BEGIN Records for the exercise

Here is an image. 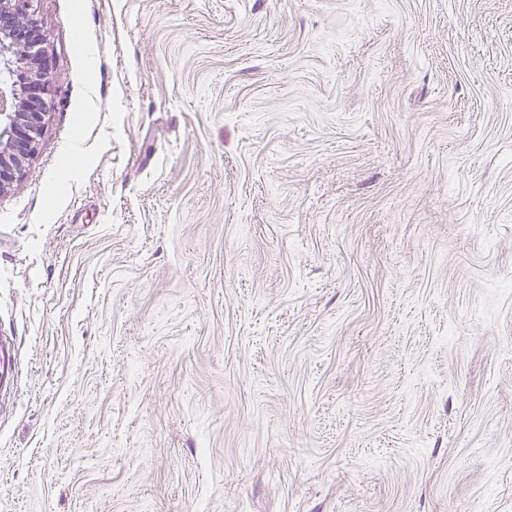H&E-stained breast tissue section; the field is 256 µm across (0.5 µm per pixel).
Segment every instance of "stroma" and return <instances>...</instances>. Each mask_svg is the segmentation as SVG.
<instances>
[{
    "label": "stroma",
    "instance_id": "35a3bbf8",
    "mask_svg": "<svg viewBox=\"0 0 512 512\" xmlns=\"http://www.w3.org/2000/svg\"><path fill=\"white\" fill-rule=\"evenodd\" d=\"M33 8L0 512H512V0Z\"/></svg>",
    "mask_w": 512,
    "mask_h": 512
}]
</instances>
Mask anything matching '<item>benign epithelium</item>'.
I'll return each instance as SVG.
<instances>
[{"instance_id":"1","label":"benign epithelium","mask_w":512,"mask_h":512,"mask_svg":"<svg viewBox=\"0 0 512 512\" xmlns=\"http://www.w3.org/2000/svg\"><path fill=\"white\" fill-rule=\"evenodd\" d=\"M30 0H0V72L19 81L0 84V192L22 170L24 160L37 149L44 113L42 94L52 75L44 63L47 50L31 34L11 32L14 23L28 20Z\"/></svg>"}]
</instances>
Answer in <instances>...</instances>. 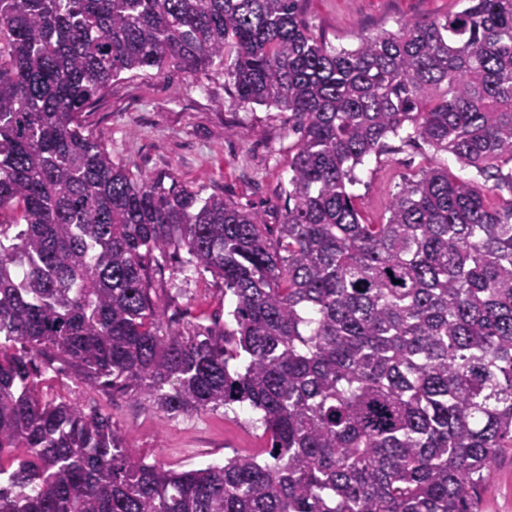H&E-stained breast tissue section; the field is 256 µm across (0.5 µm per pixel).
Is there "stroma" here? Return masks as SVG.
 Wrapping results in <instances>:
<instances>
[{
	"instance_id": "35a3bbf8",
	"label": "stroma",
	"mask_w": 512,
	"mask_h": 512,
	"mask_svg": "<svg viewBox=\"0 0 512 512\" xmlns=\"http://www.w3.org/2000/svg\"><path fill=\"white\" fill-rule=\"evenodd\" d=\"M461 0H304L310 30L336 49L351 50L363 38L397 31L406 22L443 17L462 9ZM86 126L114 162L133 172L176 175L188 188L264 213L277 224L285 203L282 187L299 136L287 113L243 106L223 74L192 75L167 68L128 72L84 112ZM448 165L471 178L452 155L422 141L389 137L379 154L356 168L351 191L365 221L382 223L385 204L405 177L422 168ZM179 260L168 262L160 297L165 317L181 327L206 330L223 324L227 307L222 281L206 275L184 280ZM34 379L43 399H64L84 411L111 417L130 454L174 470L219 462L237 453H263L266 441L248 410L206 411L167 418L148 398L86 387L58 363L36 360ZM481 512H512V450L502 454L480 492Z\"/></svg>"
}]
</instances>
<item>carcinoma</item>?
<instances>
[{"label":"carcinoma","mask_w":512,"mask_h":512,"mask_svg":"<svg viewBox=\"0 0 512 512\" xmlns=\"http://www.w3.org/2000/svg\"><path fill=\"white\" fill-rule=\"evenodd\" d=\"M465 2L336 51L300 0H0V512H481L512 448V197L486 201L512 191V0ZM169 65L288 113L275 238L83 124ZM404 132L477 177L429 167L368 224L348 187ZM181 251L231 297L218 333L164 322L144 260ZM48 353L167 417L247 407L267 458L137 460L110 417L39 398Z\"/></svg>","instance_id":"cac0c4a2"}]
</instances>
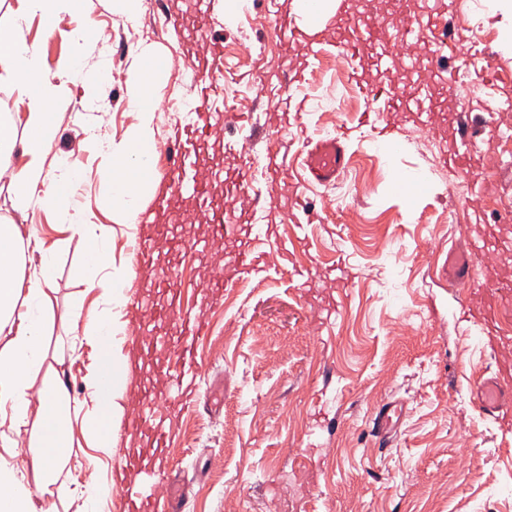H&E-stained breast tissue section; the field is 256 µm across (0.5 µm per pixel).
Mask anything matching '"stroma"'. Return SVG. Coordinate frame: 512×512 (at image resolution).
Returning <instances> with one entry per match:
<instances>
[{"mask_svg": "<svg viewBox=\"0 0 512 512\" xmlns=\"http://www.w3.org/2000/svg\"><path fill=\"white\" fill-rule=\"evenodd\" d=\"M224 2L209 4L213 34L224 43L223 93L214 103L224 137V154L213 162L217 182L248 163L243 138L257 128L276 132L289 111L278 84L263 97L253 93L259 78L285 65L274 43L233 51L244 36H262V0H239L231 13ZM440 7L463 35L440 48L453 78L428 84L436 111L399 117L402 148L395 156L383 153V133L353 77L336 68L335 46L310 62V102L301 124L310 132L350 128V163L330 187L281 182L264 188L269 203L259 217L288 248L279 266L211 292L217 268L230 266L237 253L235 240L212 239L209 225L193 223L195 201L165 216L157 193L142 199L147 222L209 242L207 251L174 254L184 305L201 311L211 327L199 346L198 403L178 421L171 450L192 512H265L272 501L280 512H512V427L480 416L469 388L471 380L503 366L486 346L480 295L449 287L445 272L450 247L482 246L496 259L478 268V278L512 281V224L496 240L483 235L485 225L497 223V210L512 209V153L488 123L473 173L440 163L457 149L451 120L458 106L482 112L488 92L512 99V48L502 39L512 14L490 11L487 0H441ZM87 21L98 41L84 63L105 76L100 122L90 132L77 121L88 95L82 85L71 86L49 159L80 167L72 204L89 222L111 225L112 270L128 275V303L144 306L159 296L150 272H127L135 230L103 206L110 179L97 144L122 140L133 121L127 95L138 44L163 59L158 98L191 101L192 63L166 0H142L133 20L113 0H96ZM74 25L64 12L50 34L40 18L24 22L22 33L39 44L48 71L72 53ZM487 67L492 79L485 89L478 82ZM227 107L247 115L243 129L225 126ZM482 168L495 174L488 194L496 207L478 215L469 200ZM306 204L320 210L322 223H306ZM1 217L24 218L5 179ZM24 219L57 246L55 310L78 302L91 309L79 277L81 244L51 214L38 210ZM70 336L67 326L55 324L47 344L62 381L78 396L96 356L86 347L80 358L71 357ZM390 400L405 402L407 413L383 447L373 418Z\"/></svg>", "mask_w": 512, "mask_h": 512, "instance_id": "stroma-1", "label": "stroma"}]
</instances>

END Records for the exercise

What you need to do: Exactly and only the lines from the line containing "(at image resolution)." through the last line of the entries should be copied, both ends included.

Exercise output:
Mask anything matching '"stroma"'. Return SVG. Coordinate frame: 512×512 (at image resolution).
Returning <instances> with one entry per match:
<instances>
[{"mask_svg": "<svg viewBox=\"0 0 512 512\" xmlns=\"http://www.w3.org/2000/svg\"><path fill=\"white\" fill-rule=\"evenodd\" d=\"M224 2L209 4L213 34L224 43L223 93L214 103L224 137V154L213 162L217 182L248 163L243 138L257 128L276 132L289 111L278 84L263 97L253 93L259 78L285 65L274 43L233 51L244 36H262V0H239L231 13ZM440 7L463 35L440 48L453 78L428 84L436 111L399 117L402 148L395 156L383 153V133L353 77L336 68L335 46L310 62V102L301 124L310 132L350 128V163L330 187L281 182L264 188L269 203L259 217L288 248L279 266L211 292L217 268L230 266L237 253L235 240L212 239L209 225L193 223L195 201L165 216L157 193L142 199L147 222L209 242L207 251L174 254L184 305L201 311L211 327L199 346L198 403L178 421L171 450L192 512H265L272 501L280 512H512V427L480 416L469 388L471 380L503 366L486 346L480 295L449 287L445 272L450 247L482 246L496 259L478 268V278L512 281V224L496 240L483 235L485 225L497 223V210L512 209V153L488 123L473 173L440 163L457 149L451 120L458 106L482 112L488 92L512 99V48L502 39L512 14L490 11L487 0H441ZM87 21L98 41L84 63L105 76L100 122L90 132L77 121L88 95L82 85L71 86L49 159L80 167L72 204L89 222L111 225L112 270L128 275V303L144 306L159 296L150 272H127L135 230L103 206L110 179L97 144L122 140L133 121L127 95L138 44L163 59L158 98L191 101L192 63L166 0H142L133 20L113 0H96ZM74 25L64 12L50 34L40 18L24 22L22 33L39 44L48 71L72 53ZM487 67L492 79L485 89L478 82ZM227 107L247 115L243 129L225 126ZM482 168L495 174L488 194L496 207L478 215L469 200ZM306 204L320 210L322 223H306ZM1 217L24 218L5 179ZM24 219L57 246L55 310L78 302L91 309L79 277L81 244L51 214L38 210ZM70 336L67 326L55 324L47 344L62 381L78 396L96 356L86 347L80 358L71 357ZM390 400L405 402L407 413L383 447L373 418Z\"/></svg>", "mask_w": 512, "mask_h": 512, "instance_id": "stroma-1", "label": "stroma"}]
</instances>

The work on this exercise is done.